Task: Repeat only part of the entries. Start at the line that has "U9: OR (in 5V, in" and keep going through the last line, exactly as given.

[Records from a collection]
[Start of Attachment]

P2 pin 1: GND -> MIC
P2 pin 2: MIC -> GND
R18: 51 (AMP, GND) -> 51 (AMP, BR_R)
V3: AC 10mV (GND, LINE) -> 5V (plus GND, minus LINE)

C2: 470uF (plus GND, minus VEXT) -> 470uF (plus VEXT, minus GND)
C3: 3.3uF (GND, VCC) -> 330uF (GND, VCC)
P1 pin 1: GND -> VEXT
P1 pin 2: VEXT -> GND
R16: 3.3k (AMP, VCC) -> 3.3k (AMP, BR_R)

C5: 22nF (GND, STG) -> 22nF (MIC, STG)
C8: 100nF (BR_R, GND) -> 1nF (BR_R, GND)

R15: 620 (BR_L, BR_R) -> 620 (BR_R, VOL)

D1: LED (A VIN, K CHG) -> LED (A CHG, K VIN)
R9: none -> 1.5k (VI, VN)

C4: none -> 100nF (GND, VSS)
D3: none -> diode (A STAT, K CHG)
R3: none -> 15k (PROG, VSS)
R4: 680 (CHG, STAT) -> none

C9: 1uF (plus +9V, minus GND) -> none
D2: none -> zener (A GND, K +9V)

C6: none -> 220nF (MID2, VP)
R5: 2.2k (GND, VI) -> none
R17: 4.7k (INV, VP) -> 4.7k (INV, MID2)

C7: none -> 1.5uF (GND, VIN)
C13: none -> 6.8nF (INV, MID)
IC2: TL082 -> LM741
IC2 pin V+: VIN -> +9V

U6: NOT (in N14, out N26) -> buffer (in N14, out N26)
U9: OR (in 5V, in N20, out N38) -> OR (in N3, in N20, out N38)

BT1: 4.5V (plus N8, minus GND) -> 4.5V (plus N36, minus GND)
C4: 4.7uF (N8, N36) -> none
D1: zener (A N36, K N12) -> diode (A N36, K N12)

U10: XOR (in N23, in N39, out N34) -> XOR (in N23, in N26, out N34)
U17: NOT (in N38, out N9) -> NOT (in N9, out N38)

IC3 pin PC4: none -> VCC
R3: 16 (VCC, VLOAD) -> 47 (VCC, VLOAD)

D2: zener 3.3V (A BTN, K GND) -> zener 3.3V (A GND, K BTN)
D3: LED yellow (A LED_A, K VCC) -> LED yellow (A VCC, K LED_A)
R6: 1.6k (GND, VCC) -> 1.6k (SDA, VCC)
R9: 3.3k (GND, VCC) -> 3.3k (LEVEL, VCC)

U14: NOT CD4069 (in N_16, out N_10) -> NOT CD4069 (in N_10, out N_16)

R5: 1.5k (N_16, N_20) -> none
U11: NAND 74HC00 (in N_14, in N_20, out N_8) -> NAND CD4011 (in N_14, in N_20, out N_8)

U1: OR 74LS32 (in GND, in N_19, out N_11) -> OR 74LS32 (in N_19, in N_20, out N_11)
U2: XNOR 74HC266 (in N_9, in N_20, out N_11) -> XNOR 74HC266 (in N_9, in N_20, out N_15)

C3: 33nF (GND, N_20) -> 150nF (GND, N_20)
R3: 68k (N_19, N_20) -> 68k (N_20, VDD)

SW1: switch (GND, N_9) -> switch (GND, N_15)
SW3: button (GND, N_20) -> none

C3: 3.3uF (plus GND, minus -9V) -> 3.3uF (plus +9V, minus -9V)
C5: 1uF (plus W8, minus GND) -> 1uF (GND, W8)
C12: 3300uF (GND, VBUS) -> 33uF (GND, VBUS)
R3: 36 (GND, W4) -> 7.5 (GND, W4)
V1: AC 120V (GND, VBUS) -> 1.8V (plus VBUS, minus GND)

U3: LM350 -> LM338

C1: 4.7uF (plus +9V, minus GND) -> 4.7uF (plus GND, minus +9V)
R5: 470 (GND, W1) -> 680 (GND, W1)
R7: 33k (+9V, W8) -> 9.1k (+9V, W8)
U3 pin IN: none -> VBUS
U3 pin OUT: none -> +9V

[End of Attachment]

Response to the exercise:
U9: OR (in 5V, in N20, out N38) -> OR (in N3, in N20, out N38)

BT1: 4.5V (plus N8, minus GND) -> 4.5V (plus N36, minus GND)
C4: 4.7uF (N8, N36) -> none
D1: zener (A N36, K N12) -> diode (A N36, K N12)

U10: XOR (in N23, in N39, out N34) -> XOR (in N23, in N26, out N34)
U17: NOT (in N38, out N9) -> NOT (in N9, out N38)

IC3 pin PC4: none -> VCC
R3: 16 (VCC, VLOAD) -> 47 (VCC, VLOAD)

D2: zener 3.3V (A BTN, K GND) -> zener 3.3V (A GND, K BTN)
D3: LED yellow (A LED_A, K VCC) -> LED yellow (A VCC, K LED_A)
R6: 1.6k (GND, VCC) -> 1.6k (SDA, VCC)
R9: 3.3k (GND, VCC) -> 3.3k (LEVEL, VCC)

U14: NOT CD4069 (in N_16, out N_10) -> NOT CD4069 (in N_10, out N_16)

R5: 1.5k (N_16, N_20) -> none
U11: NAND 74HC00 (in N_14, in N_20, out N_8) -> NAND CD4011 (in N_14, in N_20, out N_8)

U1: OR 74LS32 (in GND, in N_19, out N_11) -> OR 74LS32 (in N_19, in N_20, out N_11)
U2: XNOR 74HC266 (in N_9, in N_20, out N_11) -> XNOR 74HC266 (in N_9, in N_20, out N_15)

C3: 33nF (GND, N_20) -> 150nF (GND, N_20)
R3: 68k (N_19, N_20) -> 68k (N_20, VDD)

SW1: switch (GND, N_9) -> switch (GND, N_15)
SW3: button (GND, N_20) -> none

C3: 3.3uF (plus GND, minus -9V) -> 3.3uF (plus +9V, minus -9V)
C5: 1uF (plus W8, minus GND) -> 1uF (GND, W8)
C12: 3300uF (GND, VBUS) -> 33uF (GND, VBUS)
R3: 36 (GND, W4) -> 7.5 (GND, W4)
V1: AC 120V (GND, VBUS) -> 1.8V (plus VBUS, minus GND)

U3: LM350 -> LM338

C1: 4.7uF (plus +9V, minus GND) -> 4.7uF (plus GND, minus +9V)
R5: 470 (GND, W1) -> 680 (GND, W1)
R7: 33k (+9V, W8) -> 9.1k (+9V, W8)
U3 pin IN: none -> VBUS
U3 pin OUT: none -> +9V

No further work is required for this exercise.